Exercise input: Begin
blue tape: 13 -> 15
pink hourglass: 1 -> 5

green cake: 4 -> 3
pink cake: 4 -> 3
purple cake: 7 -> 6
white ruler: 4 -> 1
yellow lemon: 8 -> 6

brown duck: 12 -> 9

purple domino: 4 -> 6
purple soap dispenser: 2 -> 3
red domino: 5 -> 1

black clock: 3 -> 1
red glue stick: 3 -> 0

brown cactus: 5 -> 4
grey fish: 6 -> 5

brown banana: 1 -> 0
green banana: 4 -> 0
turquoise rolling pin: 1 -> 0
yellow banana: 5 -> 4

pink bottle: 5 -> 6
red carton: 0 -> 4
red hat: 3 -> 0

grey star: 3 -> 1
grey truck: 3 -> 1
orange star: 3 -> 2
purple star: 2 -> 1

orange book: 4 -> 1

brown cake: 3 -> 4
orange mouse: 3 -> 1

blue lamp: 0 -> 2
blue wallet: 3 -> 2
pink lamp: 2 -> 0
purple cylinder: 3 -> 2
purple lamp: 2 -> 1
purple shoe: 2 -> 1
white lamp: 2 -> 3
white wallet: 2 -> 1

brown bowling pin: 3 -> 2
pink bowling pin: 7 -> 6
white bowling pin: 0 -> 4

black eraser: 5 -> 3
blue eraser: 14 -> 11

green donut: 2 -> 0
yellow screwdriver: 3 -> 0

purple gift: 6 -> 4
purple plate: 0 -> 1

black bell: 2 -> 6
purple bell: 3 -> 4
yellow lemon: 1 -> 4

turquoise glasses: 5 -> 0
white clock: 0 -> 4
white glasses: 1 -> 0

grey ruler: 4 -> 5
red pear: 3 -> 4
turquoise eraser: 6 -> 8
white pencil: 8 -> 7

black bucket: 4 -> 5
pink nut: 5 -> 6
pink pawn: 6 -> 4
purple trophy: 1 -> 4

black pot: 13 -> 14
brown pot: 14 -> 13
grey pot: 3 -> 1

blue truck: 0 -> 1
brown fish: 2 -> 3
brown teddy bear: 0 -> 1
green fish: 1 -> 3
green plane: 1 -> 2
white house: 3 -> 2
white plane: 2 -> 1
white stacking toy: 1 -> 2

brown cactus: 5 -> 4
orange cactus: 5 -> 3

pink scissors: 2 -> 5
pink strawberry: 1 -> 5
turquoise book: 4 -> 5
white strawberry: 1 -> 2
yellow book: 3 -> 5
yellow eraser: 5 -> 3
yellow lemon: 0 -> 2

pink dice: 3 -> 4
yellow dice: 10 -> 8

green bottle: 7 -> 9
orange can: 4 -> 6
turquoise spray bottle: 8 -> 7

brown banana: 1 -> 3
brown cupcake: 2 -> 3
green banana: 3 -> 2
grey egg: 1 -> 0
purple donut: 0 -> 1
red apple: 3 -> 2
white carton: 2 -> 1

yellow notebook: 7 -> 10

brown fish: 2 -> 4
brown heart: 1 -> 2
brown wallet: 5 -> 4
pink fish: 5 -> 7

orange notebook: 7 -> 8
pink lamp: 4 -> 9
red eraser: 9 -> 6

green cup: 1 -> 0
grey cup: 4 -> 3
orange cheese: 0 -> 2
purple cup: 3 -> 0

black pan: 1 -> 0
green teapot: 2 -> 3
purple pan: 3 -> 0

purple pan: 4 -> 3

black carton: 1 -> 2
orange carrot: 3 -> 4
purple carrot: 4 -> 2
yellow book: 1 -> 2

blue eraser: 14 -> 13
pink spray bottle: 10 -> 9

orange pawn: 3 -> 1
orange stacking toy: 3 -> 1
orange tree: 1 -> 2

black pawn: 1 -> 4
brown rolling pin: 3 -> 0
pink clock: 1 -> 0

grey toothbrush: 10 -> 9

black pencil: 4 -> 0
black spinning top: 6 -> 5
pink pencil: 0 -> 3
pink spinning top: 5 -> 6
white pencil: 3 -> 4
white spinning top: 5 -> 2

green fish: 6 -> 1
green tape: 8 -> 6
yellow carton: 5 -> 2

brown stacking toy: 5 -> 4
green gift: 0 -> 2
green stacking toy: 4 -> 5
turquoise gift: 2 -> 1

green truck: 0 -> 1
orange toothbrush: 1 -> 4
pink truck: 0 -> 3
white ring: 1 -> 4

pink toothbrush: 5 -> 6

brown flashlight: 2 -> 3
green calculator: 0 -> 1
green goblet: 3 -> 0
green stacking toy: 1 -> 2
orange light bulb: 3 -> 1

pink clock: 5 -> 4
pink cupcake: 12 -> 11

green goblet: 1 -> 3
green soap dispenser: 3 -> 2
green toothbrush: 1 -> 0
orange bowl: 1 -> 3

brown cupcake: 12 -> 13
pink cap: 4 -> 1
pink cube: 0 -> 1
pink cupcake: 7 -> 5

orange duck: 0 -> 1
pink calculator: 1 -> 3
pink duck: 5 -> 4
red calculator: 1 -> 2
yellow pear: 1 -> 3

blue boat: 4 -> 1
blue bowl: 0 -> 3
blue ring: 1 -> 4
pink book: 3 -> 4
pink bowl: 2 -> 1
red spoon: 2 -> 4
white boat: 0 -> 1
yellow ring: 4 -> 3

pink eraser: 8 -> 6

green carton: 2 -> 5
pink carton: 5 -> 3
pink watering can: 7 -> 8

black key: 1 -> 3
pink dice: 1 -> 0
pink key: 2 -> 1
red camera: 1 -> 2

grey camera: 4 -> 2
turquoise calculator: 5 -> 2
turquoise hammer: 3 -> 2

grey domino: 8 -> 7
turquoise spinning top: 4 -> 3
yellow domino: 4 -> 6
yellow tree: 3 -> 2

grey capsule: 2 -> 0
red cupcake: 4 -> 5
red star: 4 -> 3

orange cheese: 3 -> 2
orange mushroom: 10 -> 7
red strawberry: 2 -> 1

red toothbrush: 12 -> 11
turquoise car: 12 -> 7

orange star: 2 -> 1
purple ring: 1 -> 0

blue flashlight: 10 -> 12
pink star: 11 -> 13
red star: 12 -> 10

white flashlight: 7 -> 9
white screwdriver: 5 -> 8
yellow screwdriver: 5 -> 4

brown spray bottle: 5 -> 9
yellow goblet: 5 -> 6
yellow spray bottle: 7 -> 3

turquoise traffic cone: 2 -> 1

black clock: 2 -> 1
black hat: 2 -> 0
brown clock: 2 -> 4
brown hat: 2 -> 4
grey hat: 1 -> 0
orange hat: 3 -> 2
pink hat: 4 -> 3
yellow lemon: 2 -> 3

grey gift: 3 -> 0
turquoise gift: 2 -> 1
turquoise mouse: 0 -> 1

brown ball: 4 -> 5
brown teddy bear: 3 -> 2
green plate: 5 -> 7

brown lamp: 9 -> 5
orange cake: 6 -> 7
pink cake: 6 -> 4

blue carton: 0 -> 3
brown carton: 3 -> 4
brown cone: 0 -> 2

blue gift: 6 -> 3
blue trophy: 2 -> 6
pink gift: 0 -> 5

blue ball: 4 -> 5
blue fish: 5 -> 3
Exercise input: End
Task to carry out
Which lines above run from the one containing "pink clock: 1 -> 0" down to the one containing "orange mushroom: 10 -> 7"? Repeat exactly those, both ends included, and nothing else.

Result of this task
pink clock: 1 -> 0

grey toothbrush: 10 -> 9

black pencil: 4 -> 0
black spinning top: 6 -> 5
pink pencil: 0 -> 3
pink spinning top: 5 -> 6
white pencil: 3 -> 4
white spinning top: 5 -> 2

green fish: 6 -> 1
green tape: 8 -> 6
yellow carton: 5 -> 2

brown stacking toy: 5 -> 4
green gift: 0 -> 2
green stacking toy: 4 -> 5
turquoise gift: 2 -> 1

green truck: 0 -> 1
orange toothbrush: 1 -> 4
pink truck: 0 -> 3
white ring: 1 -> 4

pink toothbrush: 5 -> 6

brown flashlight: 2 -> 3
green calculator: 0 -> 1
green goblet: 3 -> 0
green stacking toy: 1 -> 2
orange light bulb: 3 -> 1

pink clock: 5 -> 4
pink cupcake: 12 -> 11

green goblet: 1 -> 3
green soap dispenser: 3 -> 2
green toothbrush: 1 -> 0
orange bowl: 1 -> 3

brown cupcake: 12 -> 13
pink cap: 4 -> 1
pink cube: 0 -> 1
pink cupcake: 7 -> 5

orange duck: 0 -> 1
pink calculator: 1 -> 3
pink duck: 5 -> 4
red calculator: 1 -> 2
yellow pear: 1 -> 3

blue boat: 4 -> 1
blue bowl: 0 -> 3
blue ring: 1 -> 4
pink book: 3 -> 4
pink bowl: 2 -> 1
red spoon: 2 -> 4
white boat: 0 -> 1
yellow ring: 4 -> 3

pink eraser: 8 -> 6

green carton: 2 -> 5
pink carton: 5 -> 3
pink watering can: 7 -> 8

black key: 1 -> 3
pink dice: 1 -> 0
pink key: 2 -> 1
red camera: 1 -> 2

grey camera: 4 -> 2
turquoise calculator: 5 -> 2
turquoise hammer: 3 -> 2

grey domino: 8 -> 7
turquoise spinning top: 4 -> 3
yellow domino: 4 -> 6
yellow tree: 3 -> 2

grey capsule: 2 -> 0
red cupcake: 4 -> 5
red star: 4 -> 3

orange cheese: 3 -> 2
orange mushroom: 10 -> 7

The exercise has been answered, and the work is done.